Supplied data:
*-*-*

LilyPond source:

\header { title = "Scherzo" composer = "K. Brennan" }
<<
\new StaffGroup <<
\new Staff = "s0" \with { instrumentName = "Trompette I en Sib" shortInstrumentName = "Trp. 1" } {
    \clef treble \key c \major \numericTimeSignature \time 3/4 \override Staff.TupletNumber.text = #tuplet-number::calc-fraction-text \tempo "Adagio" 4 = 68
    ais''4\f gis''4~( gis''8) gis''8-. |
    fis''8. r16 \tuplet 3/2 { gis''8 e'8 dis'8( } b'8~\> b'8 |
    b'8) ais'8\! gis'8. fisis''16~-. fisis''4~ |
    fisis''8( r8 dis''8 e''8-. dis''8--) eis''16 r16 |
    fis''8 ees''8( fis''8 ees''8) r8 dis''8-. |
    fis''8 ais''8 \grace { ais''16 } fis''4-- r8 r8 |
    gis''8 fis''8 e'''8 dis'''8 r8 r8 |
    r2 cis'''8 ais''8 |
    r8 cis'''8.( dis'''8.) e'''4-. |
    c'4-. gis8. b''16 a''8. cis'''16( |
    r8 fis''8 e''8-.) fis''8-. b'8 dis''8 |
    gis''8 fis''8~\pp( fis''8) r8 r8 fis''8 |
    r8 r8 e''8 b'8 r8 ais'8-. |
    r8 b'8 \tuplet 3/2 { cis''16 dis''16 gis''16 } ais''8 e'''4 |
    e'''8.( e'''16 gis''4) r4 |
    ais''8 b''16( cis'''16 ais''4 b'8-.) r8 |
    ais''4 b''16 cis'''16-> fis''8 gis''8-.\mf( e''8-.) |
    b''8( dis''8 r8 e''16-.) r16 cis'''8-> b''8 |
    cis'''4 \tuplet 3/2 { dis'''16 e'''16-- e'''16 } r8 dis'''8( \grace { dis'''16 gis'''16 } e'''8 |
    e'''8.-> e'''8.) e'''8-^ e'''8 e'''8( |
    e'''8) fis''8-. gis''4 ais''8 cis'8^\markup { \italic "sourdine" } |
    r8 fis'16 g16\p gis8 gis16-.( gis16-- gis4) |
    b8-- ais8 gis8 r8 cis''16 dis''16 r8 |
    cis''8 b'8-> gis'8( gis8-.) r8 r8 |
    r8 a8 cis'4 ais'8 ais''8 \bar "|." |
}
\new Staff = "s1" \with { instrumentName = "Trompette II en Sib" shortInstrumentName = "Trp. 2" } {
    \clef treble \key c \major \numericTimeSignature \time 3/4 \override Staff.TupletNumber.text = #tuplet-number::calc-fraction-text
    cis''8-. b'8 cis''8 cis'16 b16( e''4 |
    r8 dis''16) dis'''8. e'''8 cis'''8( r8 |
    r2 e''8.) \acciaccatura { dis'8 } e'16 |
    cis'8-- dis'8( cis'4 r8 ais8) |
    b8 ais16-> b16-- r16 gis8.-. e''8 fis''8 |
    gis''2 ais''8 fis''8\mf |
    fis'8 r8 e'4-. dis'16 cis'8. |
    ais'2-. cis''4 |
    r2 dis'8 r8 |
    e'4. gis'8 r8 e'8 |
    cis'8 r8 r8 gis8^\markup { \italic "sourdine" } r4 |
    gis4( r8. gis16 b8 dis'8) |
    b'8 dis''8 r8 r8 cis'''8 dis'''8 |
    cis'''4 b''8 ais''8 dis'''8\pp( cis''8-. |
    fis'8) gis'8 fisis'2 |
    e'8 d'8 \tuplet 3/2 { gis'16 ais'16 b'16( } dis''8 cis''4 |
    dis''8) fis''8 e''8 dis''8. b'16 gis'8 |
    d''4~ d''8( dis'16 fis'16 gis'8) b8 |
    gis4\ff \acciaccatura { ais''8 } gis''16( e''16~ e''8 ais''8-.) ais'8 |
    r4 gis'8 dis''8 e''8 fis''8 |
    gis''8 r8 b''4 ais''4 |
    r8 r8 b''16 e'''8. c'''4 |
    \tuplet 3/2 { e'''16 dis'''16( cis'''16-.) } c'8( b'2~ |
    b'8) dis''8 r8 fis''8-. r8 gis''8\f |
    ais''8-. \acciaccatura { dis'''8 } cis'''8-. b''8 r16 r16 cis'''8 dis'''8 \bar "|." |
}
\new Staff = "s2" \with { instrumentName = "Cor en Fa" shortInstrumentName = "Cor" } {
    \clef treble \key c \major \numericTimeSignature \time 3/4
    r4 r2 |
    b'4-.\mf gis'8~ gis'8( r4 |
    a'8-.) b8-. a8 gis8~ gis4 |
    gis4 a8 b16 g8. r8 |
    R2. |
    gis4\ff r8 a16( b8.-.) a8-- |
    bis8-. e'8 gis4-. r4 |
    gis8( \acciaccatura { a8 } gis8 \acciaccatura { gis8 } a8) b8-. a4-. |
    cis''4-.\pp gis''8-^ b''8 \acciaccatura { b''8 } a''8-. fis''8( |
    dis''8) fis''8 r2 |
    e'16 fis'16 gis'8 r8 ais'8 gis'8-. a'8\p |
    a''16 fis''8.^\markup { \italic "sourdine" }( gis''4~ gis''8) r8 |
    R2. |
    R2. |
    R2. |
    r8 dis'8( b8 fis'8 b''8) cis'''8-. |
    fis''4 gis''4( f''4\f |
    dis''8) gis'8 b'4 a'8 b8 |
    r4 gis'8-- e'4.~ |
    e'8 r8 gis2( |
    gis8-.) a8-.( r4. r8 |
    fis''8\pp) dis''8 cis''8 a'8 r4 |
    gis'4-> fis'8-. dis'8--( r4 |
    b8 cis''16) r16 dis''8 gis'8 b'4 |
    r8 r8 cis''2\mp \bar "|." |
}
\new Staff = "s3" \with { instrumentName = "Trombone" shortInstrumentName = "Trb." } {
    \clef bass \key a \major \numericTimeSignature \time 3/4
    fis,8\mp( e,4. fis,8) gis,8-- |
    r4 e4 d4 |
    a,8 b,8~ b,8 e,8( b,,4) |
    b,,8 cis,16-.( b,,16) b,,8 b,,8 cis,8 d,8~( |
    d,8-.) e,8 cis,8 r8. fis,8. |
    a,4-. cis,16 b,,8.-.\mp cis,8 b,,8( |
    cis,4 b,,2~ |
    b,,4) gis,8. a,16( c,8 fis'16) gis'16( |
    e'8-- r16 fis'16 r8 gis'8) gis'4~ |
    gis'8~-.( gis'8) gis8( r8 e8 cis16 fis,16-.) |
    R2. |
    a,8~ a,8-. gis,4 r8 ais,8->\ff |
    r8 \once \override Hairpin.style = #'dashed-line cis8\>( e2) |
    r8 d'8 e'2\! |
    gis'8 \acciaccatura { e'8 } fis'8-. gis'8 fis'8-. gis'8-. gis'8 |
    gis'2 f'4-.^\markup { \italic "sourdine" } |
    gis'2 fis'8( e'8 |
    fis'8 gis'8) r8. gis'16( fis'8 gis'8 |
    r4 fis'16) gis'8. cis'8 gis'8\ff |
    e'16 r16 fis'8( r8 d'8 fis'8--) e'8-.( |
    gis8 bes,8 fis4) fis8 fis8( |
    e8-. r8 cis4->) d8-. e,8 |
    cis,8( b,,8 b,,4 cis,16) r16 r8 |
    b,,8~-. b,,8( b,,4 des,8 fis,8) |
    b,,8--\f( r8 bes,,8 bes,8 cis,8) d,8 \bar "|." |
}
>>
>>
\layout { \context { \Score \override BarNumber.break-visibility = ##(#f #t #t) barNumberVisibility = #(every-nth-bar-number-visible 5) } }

*-*-*

List each line of the material that contains the string "fraction", copying every such line in full. Case counts.

    \clef treble \key c \major \numericTimeSignature \time 3/4 \override Staff.TupletNumber.text = #tuplet-number::calc-fraction-text \tempo "Adagio" 4 = 68
    \clef treble \key c \major \numericTimeSignature \time 3/4 \override Staff.TupletNumber.text = #tuplet-number::calc-fraction-text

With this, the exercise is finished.